Exercise goal:
The lines to copy are those with "green" in them. Pull each one from the entries below.

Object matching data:
*** Block opens ***
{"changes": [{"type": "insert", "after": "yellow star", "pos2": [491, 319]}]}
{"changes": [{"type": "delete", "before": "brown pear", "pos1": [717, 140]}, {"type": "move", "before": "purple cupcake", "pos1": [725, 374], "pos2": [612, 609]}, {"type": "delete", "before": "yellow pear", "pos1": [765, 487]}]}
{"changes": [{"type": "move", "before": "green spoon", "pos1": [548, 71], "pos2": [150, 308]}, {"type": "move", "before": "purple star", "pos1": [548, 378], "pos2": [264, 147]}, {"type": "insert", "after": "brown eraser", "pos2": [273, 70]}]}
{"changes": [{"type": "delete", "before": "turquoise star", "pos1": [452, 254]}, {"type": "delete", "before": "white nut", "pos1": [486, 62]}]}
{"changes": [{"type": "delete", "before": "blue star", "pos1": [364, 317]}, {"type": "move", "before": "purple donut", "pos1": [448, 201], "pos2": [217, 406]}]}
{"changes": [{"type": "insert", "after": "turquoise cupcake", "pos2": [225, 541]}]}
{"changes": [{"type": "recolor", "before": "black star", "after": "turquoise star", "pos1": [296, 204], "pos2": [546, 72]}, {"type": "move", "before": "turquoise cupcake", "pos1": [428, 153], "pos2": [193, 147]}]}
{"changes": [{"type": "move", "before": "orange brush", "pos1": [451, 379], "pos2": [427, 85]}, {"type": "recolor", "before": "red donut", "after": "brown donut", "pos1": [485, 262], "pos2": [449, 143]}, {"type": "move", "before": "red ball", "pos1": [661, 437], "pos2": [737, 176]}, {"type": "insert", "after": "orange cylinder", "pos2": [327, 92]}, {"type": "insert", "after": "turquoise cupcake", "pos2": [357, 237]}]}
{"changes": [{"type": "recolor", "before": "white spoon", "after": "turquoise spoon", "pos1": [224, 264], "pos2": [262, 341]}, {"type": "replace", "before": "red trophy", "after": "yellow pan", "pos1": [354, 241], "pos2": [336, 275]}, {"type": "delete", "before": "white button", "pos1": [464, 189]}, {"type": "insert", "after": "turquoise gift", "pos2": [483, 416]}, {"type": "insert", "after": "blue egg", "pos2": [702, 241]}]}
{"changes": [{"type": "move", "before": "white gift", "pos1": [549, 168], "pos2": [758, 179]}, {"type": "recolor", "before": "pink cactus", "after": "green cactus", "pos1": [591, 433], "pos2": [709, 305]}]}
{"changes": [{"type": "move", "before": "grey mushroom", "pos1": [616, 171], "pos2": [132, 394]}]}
*** Block closes ***
Task response:
{"changes": [{"type": "move", "before": "green spoon", "pos1": [548, 71], "pos2": [150, 308]}, {"type": "move", "before": "purple star", "pos1": [548, 378], "pos2": [264, 147]}, {"type": "insert", "after": "brown eraser", "pos2": [273, 70]}]}
{"changes": [{"type": "move", "before": "white gift", "pos1": [549, 168], "pos2": [758, 179]}, {"type": "recolor", "before": "pink cactus", "after": "green cactus", "pos1": [591, 433], "pos2": [709, 305]}]}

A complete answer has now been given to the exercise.